**Exercise prompt:** Every line in the data below that has the word "slope" should be returned.
------ Input data ------
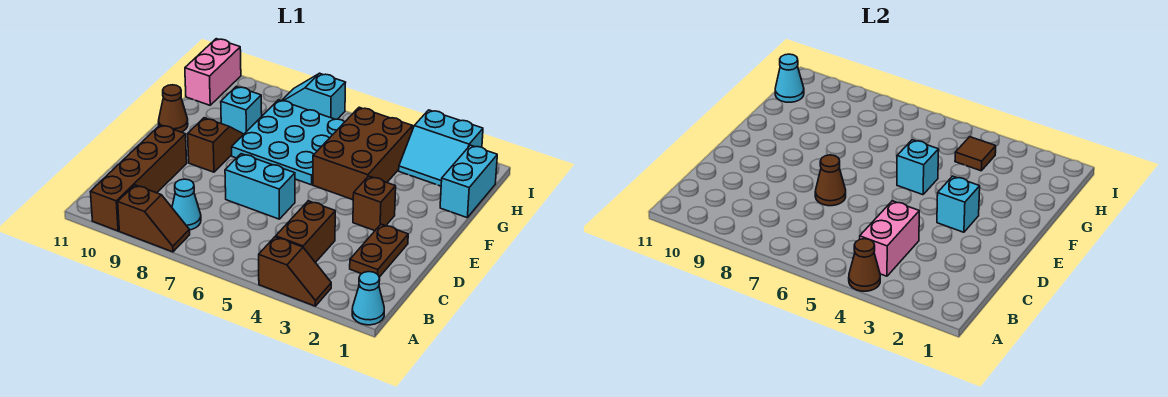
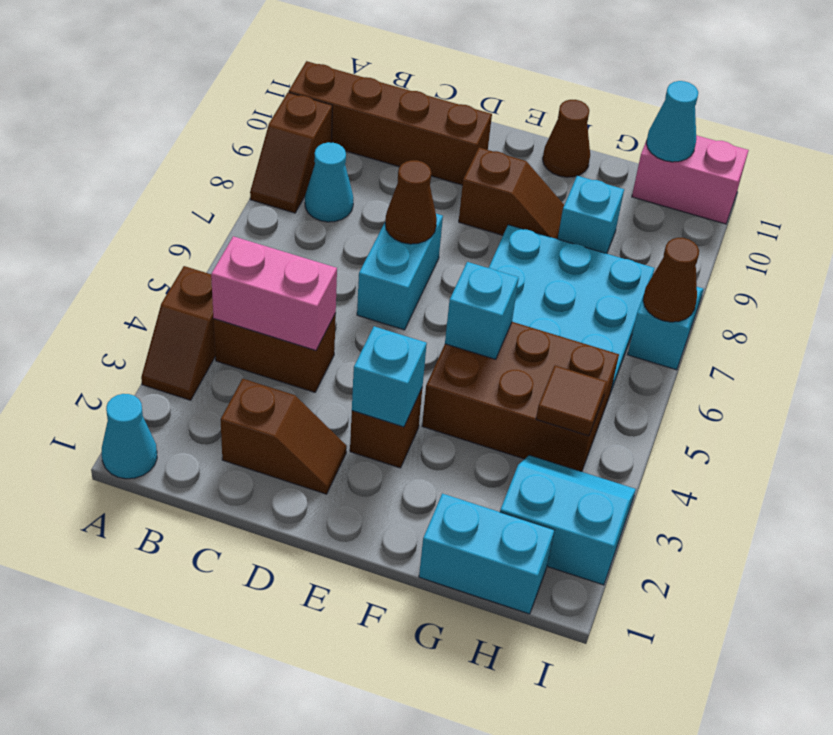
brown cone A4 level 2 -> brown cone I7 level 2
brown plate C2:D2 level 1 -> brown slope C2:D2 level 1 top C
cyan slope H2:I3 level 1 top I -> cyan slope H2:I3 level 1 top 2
------
------ Input data ------
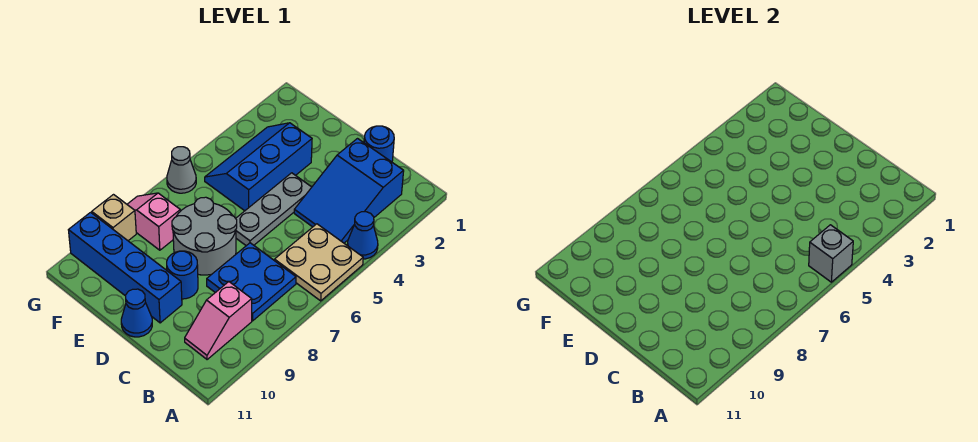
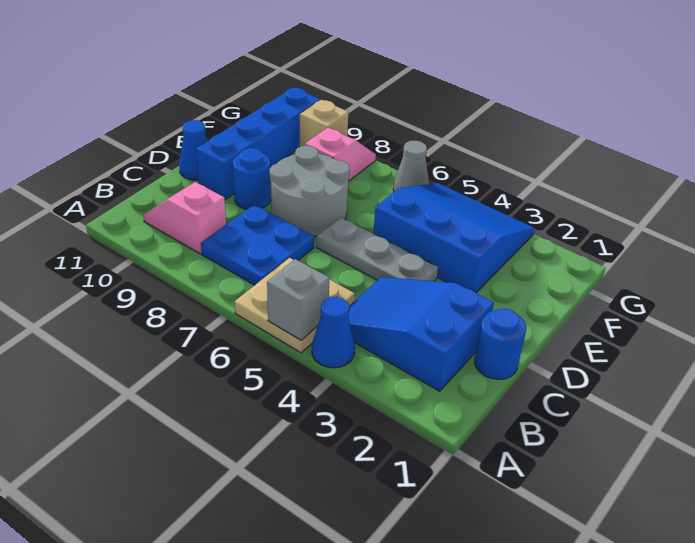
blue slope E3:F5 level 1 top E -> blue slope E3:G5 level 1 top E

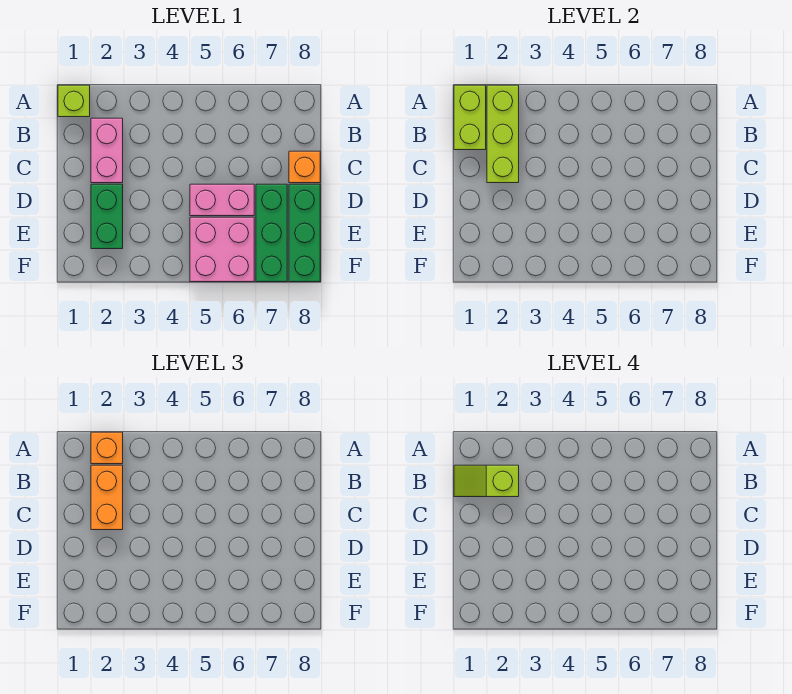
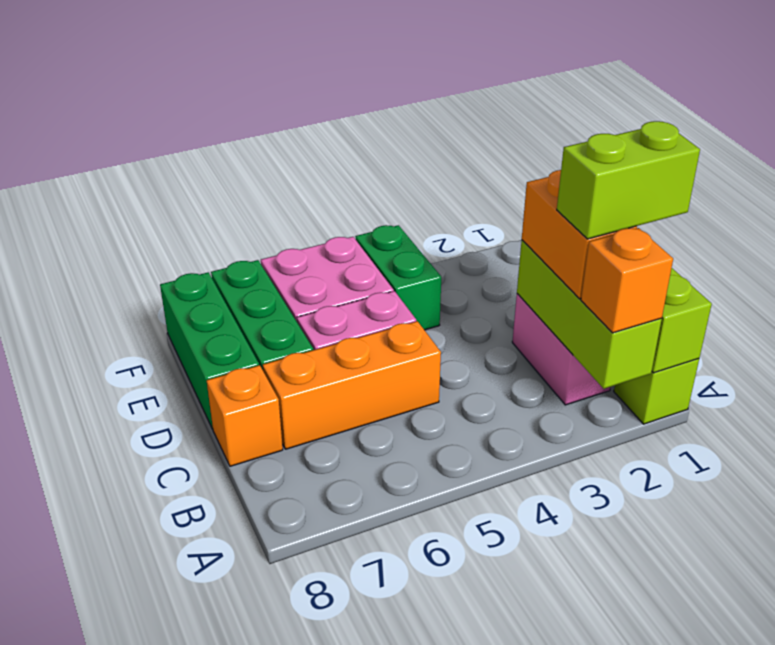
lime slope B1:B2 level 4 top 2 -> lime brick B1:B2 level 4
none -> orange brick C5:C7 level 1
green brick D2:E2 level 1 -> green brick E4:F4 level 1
------
**Answer to this problem:**
brown plate C2:D2 level 1 -> brown slope C2:D2 level 1 top C
cyan slope H2:I3 level 1 top I -> cyan slope H2:I3 level 1 top 2
blue slope E3:F5 level 1 top E -> blue slope E3:G5 level 1 top E
lime slope B1:B2 level 4 top 2 -> lime brick B1:B2 level 4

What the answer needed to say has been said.